◆ **TASK**
Only some lines are wanted: please transcribe exactly those from the one containing "R5: none -> 6.8k (+3V3, SDA)" through the end of the data, pictures excluded.

◆ **MATERIAL FOR THE TASK**
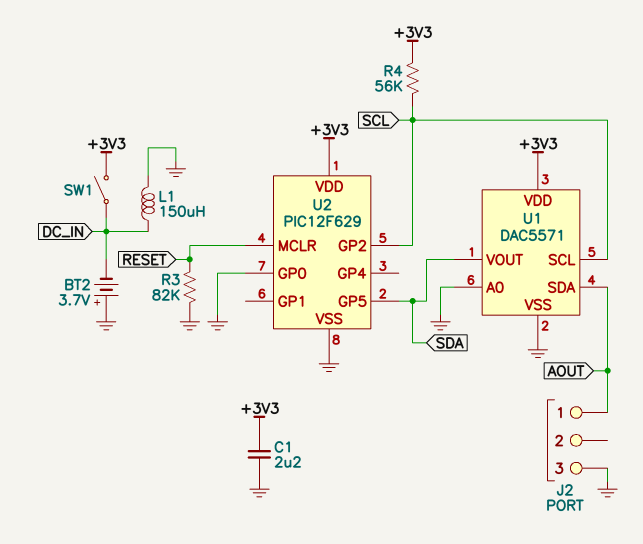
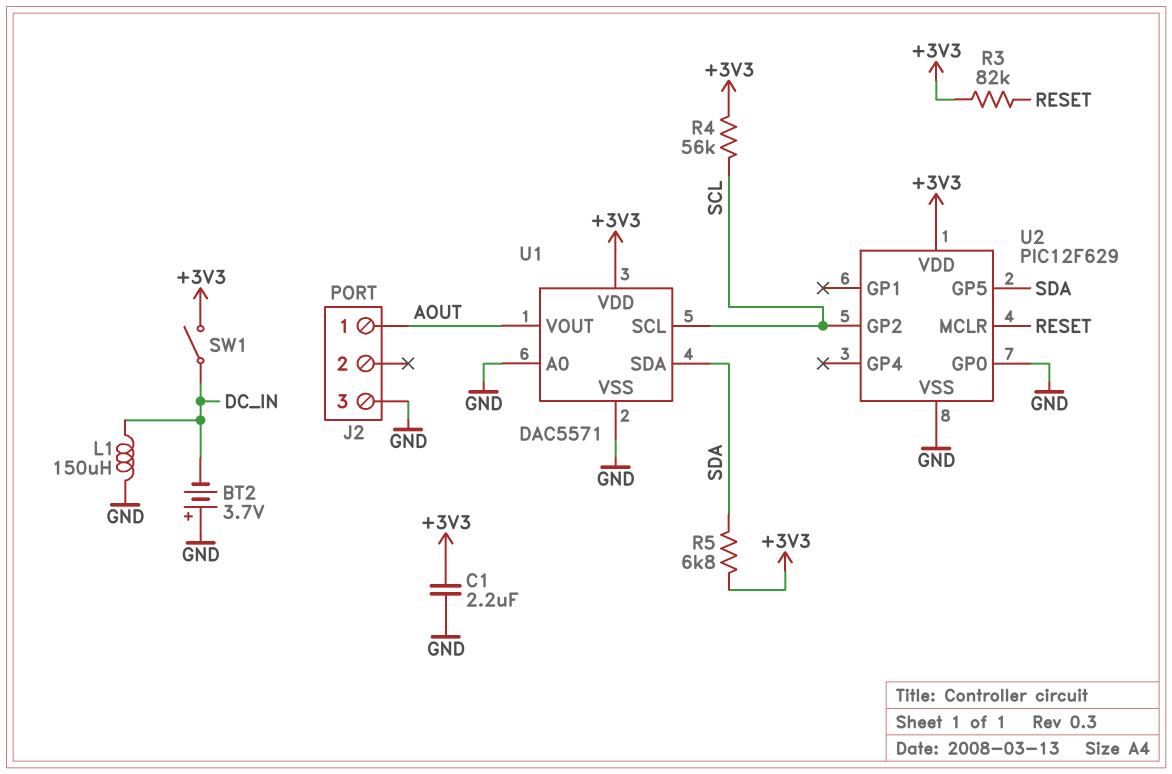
R3: 82k (GND, RESET) -> 82k (+3V3, RESET)
R5: none -> 6.8k (+3V3, SDA)
U1 pin SDA: AOUT -> SDA
U1 pin VOUT: SDA -> AOUT

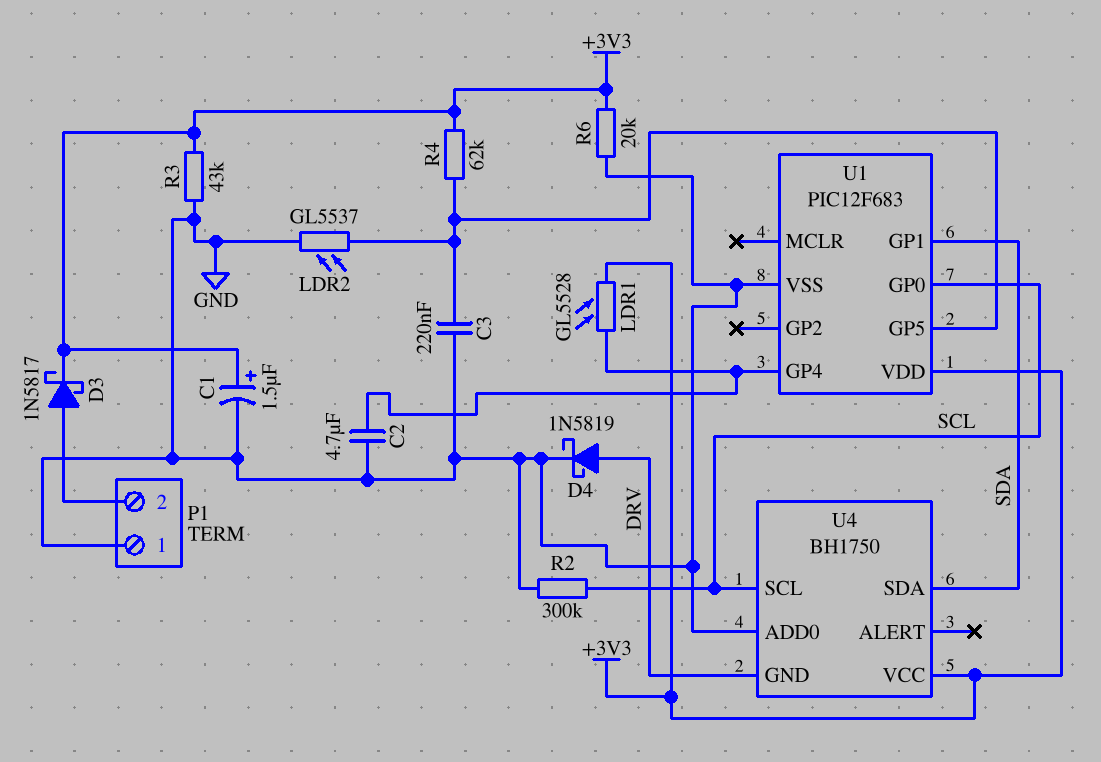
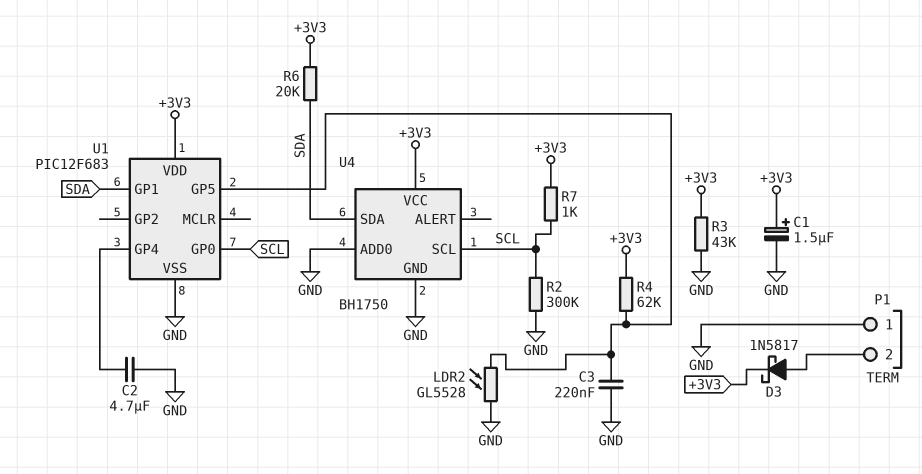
D4: schottky 1N5819 (A DRV, K GND) -> none
LDR1: GL5528 (+3V3, U1/GP4) -> none
LDR2: GL5537 (GND, U1/GP5) -> GL5528 (GND, U1/GP5)
R6: 20k (+3V3, GND) -> 20k (+3V3, SDA)
R7: none -> 1k (+3V3, SCL)
U4 pin GND: DRV -> GND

◆ **REPLY TO THE EXERCISE**
R5: none -> 6.8k (+3V3, SDA)
U1 pin SDA: AOUT -> SDA
U1 pin VOUT: SDA -> AOUT

D4: schottky 1N5819 (A DRV, K GND) -> none
LDR1: GL5528 (+3V3, U1/GP4) -> none
LDR2: GL5537 (GND, U1/GP5) -> GL5528 (GND, U1/GP5)
R6: 20k (+3V3, GND) -> 20k (+3V3, SDA)
R7: none -> 1k (+3V3, SCL)
U4 pin GND: DRV -> GND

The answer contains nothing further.